[A run of records]
§ §
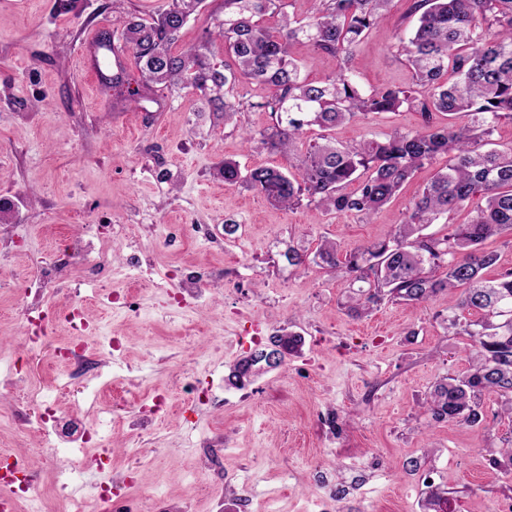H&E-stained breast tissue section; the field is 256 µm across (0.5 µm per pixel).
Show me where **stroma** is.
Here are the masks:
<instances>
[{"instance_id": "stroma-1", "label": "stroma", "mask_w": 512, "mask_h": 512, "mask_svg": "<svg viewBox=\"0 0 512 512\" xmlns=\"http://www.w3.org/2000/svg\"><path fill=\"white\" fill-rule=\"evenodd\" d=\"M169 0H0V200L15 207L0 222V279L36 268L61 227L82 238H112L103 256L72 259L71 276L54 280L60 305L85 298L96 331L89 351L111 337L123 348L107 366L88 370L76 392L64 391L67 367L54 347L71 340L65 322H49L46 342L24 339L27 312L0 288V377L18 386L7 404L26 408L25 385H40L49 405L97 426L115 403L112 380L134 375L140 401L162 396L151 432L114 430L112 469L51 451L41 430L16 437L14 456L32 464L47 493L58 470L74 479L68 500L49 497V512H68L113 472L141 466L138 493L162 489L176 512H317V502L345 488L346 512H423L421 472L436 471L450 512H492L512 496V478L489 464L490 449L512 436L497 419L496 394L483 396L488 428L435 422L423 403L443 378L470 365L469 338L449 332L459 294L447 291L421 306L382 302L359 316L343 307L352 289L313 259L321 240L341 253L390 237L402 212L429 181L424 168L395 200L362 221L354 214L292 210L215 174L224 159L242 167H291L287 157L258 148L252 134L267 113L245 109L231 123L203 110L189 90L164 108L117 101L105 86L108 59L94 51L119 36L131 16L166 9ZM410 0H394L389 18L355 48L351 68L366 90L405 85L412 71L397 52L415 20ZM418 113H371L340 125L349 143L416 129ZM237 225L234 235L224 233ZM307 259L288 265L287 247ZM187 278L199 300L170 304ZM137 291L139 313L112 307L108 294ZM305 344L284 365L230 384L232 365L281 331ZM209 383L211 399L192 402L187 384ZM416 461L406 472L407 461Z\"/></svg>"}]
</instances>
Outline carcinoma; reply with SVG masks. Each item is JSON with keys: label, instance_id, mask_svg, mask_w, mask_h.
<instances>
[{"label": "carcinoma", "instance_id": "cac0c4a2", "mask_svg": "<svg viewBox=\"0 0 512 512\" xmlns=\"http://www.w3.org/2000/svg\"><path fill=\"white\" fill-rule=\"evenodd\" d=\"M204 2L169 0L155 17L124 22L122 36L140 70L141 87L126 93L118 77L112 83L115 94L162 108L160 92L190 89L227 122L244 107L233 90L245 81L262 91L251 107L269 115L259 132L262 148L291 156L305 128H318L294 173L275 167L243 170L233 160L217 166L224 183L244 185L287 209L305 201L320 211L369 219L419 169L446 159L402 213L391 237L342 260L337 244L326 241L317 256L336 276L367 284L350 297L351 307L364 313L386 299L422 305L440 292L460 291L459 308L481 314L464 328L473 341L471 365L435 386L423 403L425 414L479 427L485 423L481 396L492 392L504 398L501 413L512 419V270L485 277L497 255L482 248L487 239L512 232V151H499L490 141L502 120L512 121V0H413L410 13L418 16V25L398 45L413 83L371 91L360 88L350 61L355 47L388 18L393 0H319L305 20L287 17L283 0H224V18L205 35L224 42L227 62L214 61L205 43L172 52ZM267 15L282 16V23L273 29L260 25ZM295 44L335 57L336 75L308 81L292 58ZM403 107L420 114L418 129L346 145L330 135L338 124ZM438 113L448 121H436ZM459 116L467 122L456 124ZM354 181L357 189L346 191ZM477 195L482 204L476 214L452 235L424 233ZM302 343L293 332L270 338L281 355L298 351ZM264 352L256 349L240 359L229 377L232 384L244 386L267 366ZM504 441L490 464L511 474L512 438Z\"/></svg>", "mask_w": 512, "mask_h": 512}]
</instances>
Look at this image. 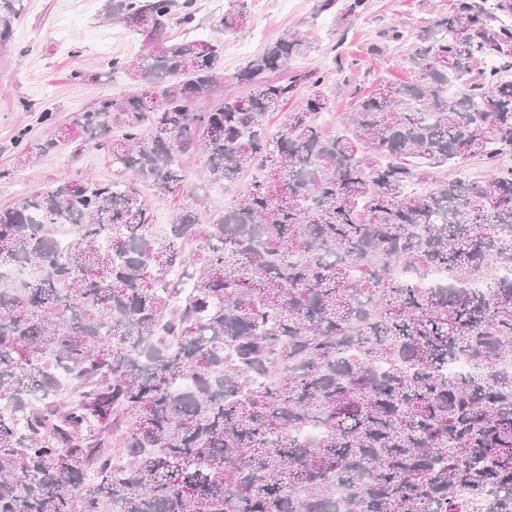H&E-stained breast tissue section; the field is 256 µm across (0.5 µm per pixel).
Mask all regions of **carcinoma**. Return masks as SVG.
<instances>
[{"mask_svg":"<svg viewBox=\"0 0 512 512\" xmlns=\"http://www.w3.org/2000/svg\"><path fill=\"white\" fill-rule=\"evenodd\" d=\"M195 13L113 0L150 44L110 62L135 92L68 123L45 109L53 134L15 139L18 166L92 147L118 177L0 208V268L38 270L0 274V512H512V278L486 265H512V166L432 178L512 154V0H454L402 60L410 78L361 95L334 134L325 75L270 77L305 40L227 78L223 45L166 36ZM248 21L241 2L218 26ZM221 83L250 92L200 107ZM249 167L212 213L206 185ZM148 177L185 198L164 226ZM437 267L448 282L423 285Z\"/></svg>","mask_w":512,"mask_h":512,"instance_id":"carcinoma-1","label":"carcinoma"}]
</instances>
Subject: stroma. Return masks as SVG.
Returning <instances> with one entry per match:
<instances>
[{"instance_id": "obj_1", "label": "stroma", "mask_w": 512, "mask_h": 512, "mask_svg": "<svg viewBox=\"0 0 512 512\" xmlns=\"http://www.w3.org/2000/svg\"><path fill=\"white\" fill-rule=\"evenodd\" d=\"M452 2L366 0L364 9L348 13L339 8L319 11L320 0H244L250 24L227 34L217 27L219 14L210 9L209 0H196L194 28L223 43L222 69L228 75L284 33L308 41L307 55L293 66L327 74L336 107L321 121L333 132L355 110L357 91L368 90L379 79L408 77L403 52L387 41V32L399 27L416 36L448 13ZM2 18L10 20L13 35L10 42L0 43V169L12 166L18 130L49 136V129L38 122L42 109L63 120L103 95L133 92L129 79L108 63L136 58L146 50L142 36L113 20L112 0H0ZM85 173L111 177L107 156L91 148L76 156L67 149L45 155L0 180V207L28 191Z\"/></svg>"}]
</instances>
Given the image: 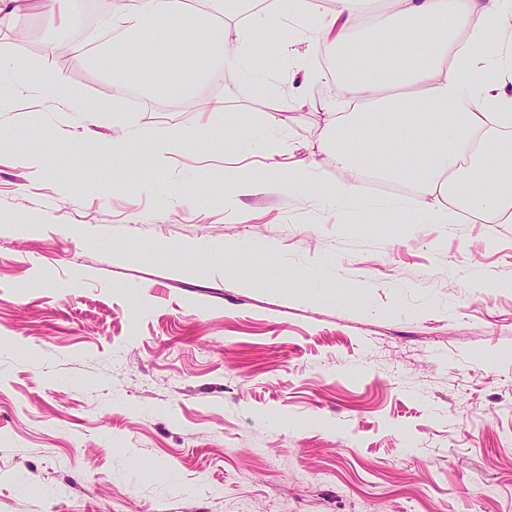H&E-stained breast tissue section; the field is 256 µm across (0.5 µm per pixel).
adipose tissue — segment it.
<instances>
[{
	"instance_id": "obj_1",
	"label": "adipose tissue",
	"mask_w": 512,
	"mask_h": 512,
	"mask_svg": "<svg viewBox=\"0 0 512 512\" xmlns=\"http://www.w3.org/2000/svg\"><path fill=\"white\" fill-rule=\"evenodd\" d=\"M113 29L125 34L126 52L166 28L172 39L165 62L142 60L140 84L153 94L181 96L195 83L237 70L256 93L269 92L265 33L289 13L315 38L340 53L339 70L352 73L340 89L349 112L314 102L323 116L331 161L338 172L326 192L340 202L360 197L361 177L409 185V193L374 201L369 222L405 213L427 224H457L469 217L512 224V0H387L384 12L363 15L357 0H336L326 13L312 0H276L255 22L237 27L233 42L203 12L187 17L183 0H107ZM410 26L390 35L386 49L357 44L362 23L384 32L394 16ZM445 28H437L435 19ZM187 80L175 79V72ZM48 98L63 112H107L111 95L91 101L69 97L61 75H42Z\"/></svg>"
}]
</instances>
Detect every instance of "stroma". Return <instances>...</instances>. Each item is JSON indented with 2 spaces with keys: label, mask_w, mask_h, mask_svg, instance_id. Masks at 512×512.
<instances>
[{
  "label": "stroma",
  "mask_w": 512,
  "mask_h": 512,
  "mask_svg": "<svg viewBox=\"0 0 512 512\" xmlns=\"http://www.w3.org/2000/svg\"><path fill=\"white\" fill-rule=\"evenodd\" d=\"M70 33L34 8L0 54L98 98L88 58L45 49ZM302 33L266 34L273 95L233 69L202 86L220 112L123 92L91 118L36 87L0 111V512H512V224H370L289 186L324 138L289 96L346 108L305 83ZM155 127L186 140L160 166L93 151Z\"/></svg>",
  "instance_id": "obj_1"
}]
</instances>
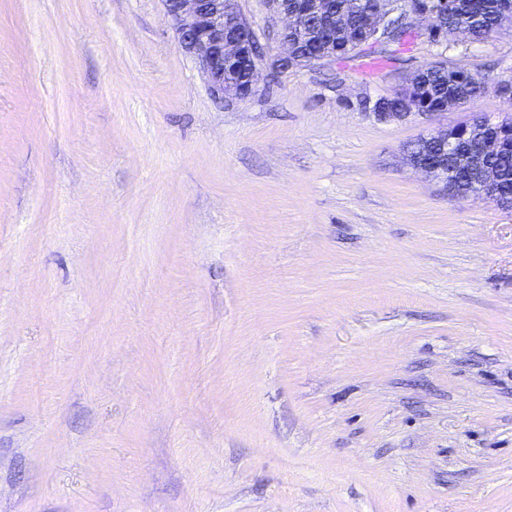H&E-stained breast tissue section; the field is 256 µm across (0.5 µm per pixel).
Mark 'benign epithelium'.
§ §
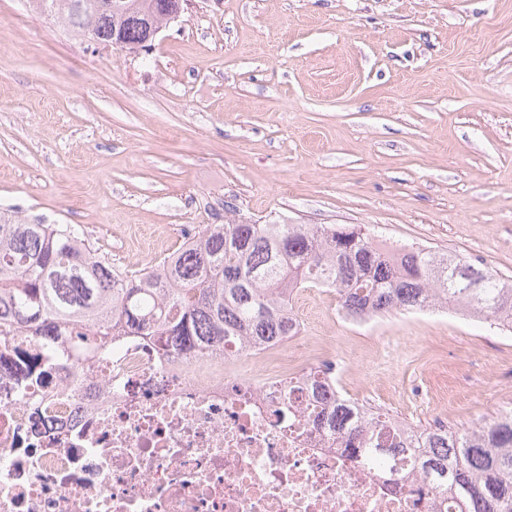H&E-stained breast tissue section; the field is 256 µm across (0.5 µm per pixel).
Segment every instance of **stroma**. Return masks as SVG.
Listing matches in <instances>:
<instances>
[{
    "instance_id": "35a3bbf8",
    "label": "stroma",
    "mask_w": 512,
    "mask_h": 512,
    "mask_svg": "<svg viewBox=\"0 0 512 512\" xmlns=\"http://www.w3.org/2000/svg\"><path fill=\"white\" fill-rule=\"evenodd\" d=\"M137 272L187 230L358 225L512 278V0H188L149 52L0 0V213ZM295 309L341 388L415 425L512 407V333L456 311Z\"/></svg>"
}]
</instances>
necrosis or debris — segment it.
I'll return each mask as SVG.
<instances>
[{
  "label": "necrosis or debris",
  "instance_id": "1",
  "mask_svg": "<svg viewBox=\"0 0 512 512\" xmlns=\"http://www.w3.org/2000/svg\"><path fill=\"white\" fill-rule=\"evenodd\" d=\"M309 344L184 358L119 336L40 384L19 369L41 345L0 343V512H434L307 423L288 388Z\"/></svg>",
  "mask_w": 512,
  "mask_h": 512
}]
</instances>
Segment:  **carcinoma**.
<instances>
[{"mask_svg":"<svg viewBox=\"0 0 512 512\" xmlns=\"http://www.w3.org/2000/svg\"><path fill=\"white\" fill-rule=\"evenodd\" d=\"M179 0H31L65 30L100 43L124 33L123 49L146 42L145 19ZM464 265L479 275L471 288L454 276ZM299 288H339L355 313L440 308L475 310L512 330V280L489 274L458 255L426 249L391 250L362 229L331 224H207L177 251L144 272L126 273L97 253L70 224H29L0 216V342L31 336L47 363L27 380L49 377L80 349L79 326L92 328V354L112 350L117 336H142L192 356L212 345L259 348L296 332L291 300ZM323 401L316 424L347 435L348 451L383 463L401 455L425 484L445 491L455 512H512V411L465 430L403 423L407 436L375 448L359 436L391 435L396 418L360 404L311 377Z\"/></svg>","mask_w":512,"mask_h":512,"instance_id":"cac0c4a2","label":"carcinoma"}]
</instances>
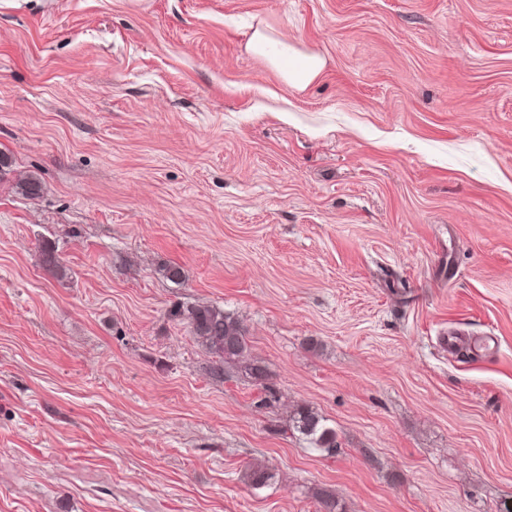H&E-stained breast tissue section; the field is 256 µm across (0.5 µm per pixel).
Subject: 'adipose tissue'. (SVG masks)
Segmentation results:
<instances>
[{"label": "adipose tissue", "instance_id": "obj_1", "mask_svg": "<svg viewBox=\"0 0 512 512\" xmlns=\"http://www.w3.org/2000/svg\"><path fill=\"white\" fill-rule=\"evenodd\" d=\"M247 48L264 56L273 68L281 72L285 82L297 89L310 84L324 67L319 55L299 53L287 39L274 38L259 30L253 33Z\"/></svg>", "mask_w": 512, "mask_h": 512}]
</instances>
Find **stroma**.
§ §
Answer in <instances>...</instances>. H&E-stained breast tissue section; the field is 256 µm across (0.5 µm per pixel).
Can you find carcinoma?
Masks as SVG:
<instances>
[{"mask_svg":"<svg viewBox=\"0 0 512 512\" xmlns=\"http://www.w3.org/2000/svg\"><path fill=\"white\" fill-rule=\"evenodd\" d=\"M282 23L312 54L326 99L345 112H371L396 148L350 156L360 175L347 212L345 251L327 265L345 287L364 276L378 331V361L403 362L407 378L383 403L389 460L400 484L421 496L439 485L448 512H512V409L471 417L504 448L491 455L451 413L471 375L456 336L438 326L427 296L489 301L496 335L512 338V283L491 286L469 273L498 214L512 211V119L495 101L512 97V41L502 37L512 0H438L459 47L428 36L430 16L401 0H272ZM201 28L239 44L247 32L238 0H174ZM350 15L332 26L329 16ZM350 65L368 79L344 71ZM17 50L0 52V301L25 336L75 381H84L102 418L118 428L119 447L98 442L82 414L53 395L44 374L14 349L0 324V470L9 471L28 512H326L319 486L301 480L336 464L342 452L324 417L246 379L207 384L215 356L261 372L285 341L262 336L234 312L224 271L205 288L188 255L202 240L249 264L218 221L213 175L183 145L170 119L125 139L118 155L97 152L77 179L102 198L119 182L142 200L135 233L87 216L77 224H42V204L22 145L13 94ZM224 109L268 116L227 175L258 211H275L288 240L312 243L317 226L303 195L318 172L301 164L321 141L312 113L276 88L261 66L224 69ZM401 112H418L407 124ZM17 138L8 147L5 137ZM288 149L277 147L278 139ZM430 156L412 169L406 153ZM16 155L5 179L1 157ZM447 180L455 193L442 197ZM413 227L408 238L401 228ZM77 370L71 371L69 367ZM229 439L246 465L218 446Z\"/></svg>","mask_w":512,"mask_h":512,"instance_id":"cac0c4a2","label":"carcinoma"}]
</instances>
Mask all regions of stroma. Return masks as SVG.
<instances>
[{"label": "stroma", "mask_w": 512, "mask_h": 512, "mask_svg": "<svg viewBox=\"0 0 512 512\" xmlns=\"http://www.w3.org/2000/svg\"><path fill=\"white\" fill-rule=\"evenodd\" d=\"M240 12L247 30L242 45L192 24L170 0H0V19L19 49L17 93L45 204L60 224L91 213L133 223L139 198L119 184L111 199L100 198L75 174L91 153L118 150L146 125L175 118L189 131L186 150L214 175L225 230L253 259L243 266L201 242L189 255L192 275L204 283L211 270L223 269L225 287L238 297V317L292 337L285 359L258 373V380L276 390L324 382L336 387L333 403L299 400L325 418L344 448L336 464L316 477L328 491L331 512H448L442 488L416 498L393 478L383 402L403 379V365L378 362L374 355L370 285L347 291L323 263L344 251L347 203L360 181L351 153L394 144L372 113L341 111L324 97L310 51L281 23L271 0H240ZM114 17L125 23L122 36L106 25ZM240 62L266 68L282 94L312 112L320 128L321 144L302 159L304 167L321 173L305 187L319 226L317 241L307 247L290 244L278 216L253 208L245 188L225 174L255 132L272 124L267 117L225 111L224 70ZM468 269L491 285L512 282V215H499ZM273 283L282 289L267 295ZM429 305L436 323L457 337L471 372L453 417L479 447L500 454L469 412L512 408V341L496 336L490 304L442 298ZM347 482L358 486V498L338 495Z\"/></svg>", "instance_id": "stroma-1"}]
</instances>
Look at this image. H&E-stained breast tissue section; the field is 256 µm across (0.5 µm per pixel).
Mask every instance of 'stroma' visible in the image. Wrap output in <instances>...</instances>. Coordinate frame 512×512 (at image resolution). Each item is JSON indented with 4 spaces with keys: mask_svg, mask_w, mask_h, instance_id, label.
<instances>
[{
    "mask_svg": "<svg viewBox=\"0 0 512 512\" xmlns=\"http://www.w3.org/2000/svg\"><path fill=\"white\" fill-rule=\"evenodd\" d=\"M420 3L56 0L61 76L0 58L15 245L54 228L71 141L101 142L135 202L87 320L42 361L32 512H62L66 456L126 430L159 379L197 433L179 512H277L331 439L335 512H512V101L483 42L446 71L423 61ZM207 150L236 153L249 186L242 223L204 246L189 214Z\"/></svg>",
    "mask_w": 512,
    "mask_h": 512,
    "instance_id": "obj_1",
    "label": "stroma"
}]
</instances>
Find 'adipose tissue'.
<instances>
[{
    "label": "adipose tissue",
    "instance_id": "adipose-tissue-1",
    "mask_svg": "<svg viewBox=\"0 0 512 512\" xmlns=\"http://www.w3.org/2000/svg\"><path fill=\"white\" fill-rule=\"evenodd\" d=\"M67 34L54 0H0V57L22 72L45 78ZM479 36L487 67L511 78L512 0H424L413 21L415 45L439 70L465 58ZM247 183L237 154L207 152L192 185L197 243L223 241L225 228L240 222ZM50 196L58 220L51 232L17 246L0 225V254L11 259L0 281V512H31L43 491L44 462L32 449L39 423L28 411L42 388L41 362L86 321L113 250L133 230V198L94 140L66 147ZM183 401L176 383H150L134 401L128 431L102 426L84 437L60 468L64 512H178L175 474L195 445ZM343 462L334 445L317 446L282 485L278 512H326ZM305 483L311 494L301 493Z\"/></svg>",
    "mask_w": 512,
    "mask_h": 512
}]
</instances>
§ §
» **EXERCISE PROMPT**
Reproduce exactly the run of lines beginning with the one that contains "Detect every instance" and ending with the one that contains "Mark 'benign epithelium'.". Do not include pictures.

» **TASK RESPONSE**
Detect every instance of "stroma". Return <instances>...</instances>. Each item is JSON indented with 2 spaces with keys: label, mask_w, mask_h, mask_svg, instance_id. Masks at 512×512.
<instances>
[{
  "label": "stroma",
  "mask_w": 512,
  "mask_h": 512,
  "mask_svg": "<svg viewBox=\"0 0 512 512\" xmlns=\"http://www.w3.org/2000/svg\"><path fill=\"white\" fill-rule=\"evenodd\" d=\"M70 33L34 8L0 54L98 98L88 58L45 49ZM302 33L266 34L273 95L233 69L202 86L220 112L123 92L91 118L36 87L0 111V512H512V224H370L289 186L324 138L289 96L346 108L305 83ZM155 127L186 140L160 166L93 151Z\"/></svg>",
  "instance_id": "obj_1"
}]
</instances>
H&E-stained breast tissue section; the field is 256 µm across (0.5 µm per pixel).
Mark 'benign epithelium'.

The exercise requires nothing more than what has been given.